- **Data shown**
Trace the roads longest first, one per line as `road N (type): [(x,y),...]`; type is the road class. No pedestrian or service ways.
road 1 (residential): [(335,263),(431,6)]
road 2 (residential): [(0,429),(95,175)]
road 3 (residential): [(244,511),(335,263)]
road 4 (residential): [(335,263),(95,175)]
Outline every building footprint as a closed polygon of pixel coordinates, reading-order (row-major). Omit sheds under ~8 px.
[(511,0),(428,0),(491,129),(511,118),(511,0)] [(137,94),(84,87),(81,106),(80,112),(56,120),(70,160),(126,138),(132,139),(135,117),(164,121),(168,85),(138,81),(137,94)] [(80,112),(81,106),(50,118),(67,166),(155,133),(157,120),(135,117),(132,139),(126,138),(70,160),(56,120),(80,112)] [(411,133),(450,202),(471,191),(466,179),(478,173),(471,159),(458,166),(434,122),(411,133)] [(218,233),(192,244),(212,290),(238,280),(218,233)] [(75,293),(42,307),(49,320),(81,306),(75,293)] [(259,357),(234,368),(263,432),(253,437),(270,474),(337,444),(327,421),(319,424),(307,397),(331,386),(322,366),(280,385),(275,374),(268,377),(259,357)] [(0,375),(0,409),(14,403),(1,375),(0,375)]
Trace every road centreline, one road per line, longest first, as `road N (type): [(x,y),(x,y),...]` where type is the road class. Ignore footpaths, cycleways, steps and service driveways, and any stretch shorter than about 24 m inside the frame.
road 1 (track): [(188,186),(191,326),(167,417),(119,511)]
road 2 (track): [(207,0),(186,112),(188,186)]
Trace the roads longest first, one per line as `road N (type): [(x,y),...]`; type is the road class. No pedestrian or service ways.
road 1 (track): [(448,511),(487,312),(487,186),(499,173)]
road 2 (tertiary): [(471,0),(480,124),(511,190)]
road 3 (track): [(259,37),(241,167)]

- **Work to complete**
Can you copy the listing verbatim, from its first line through the line containing "road 4 (residential): [(335,263),(95,175)]", with both of those lines included?

- **Final answer**
Trace the roads longest first, one per line as `road N (type): [(x,y),...]`; type is the road class. No pedestrian or service ways.
road 1 (residential): [(335,263),(431,6)]
road 2 (residential): [(0,429),(95,175)]
road 3 (residential): [(244,511),(335,263)]
road 4 (residential): [(335,263),(95,175)]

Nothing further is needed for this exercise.